§ Provided information
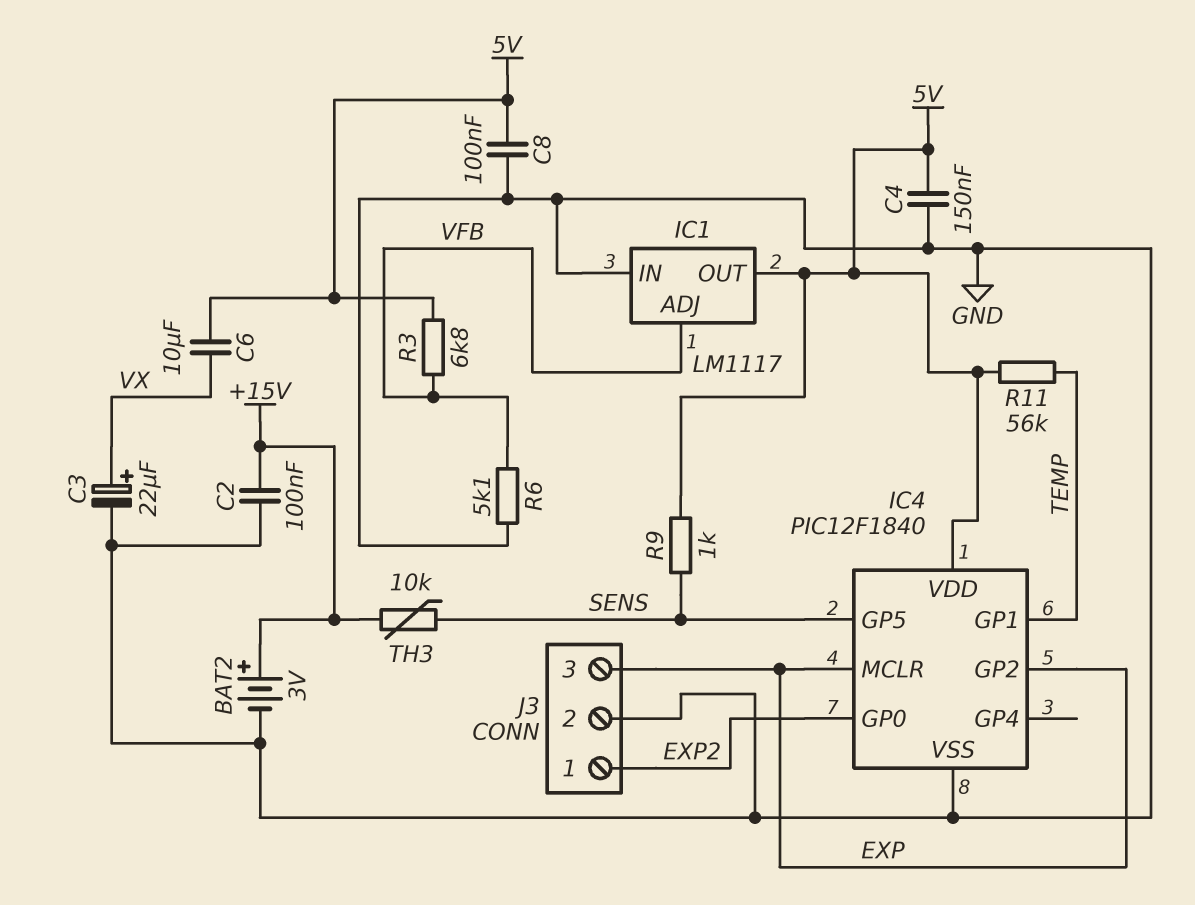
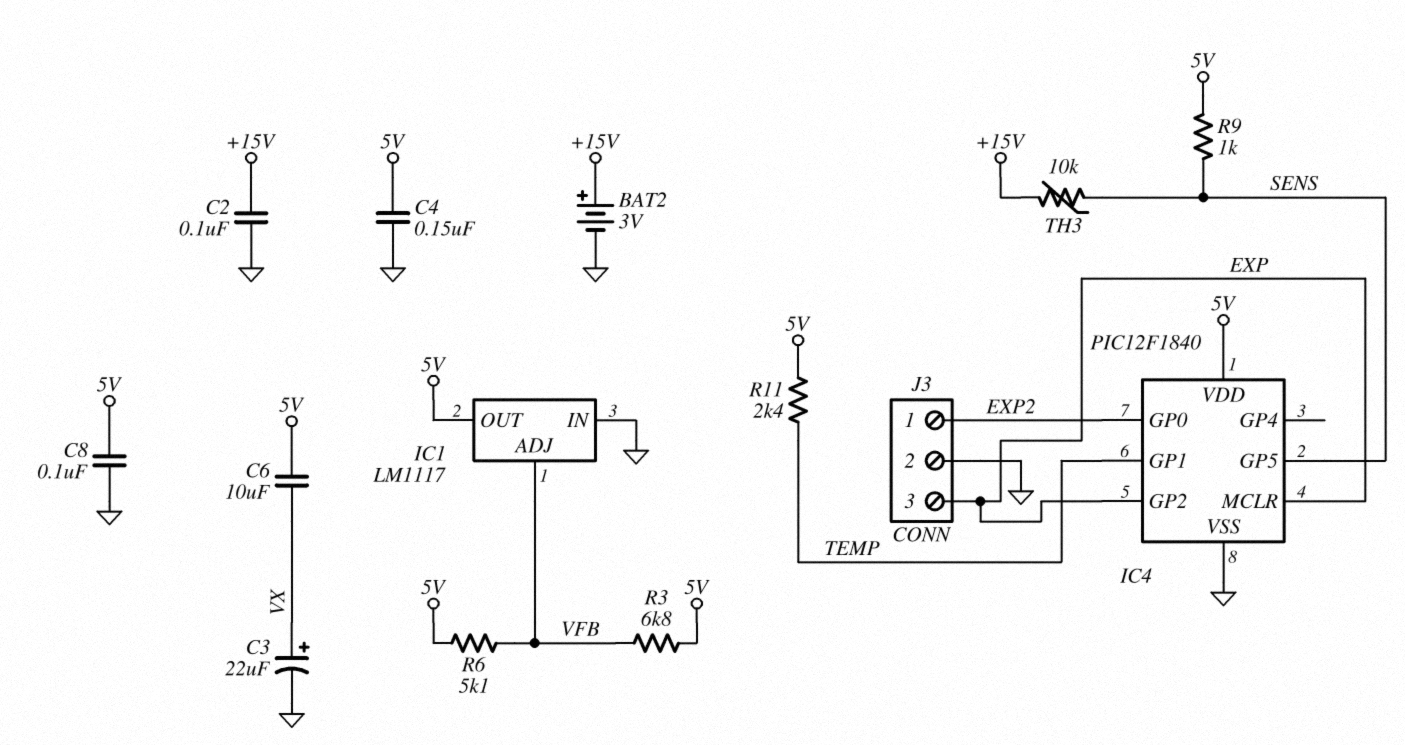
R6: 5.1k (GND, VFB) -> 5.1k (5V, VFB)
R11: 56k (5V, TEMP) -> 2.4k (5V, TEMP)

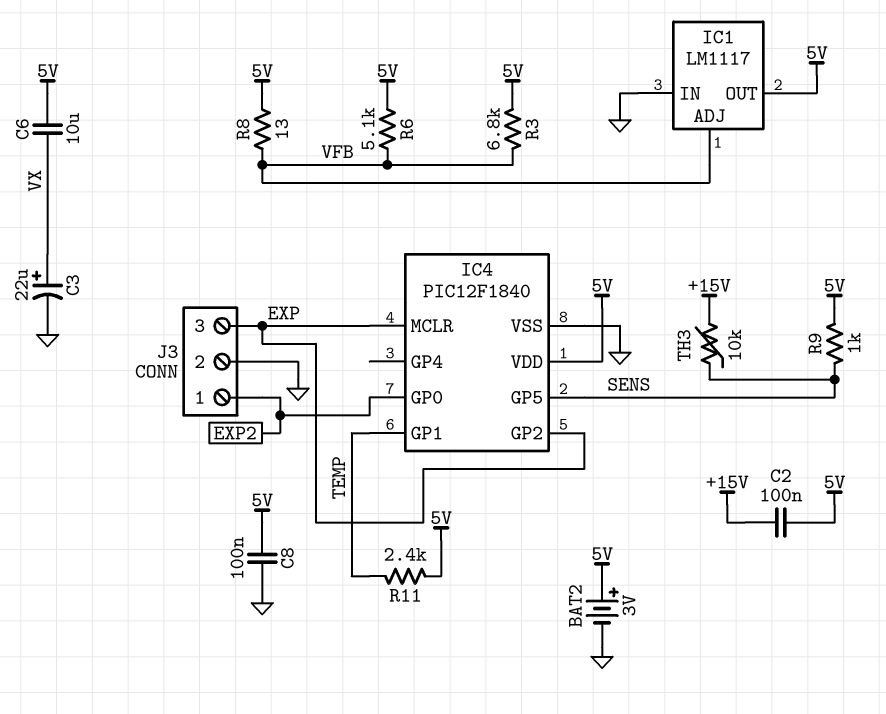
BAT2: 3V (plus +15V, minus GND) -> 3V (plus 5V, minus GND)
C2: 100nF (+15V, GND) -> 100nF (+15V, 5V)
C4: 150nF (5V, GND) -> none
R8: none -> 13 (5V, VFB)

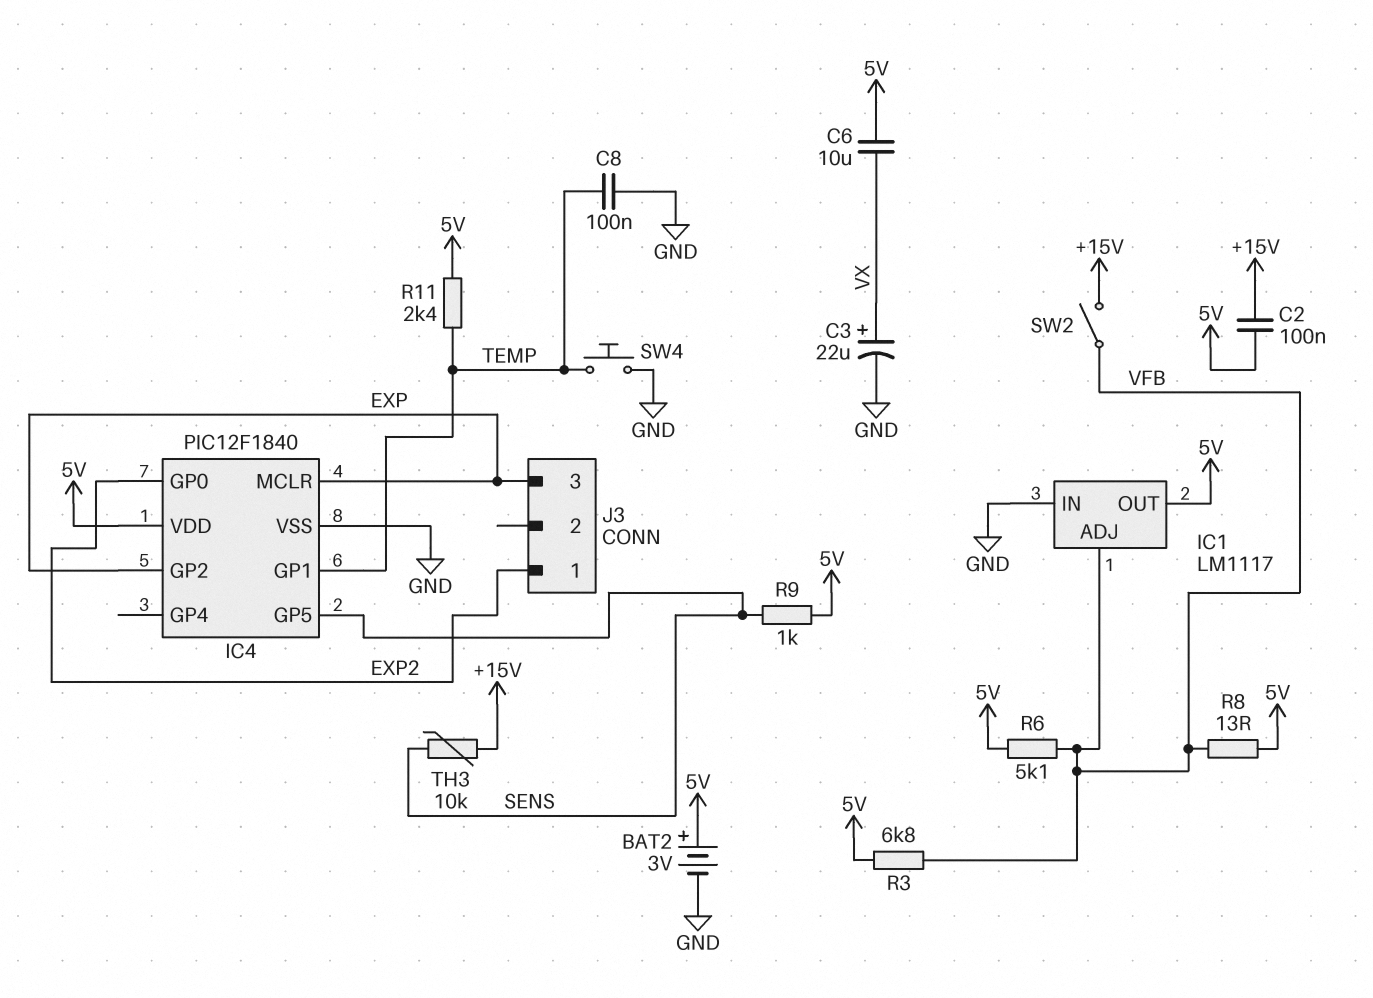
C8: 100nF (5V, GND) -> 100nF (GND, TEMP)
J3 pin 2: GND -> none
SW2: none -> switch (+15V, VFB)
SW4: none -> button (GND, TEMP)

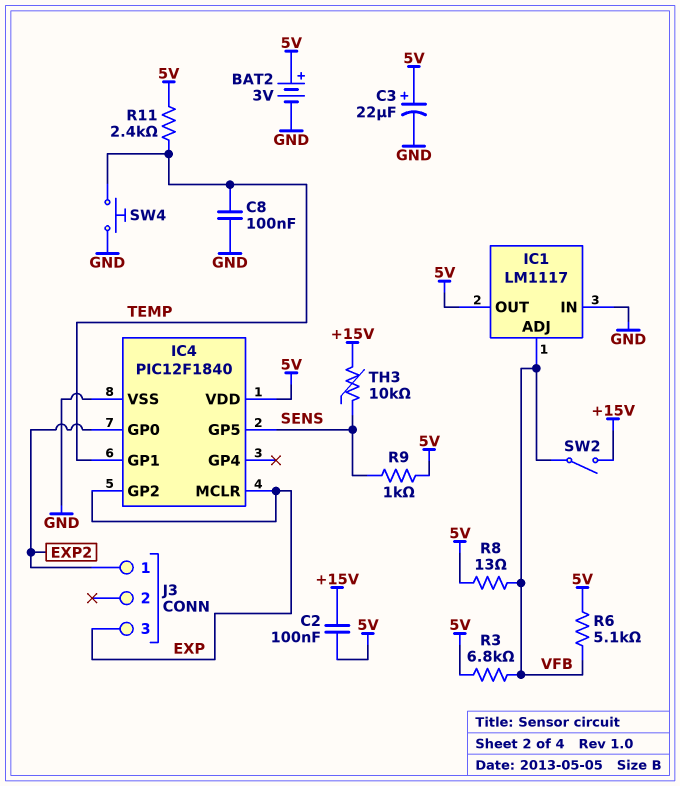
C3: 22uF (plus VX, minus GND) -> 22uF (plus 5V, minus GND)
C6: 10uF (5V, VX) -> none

§ Work to be completed
Reproduce exactly and only the lines from the one with "R11: 56k (5V, TEMP) -> 2.4k (5V, TEMP)" through the final line of the records above, inclusive. Pictures must be left out.

§ Response to this exercise
R11: 56k (5V, TEMP) -> 2.4k (5V, TEMP)

BAT2: 3V (plus +15V, minus GND) -> 3V (plus 5V, minus GND)
C2: 100nF (+15V, GND) -> 100nF (+15V, 5V)
C4: 150nF (5V, GND) -> none
R8: none -> 13 (5V, VFB)

C8: 100nF (5V, GND) -> 100nF (GND, TEMP)
J3 pin 2: GND -> none
SW2: none -> switch (+15V, VFB)
SW4: none -> button (GND, TEMP)

C3: 22uF (plus VX, minus GND) -> 22uF (plus 5V, minus GND)
C6: 10uF (5V, VX) -> none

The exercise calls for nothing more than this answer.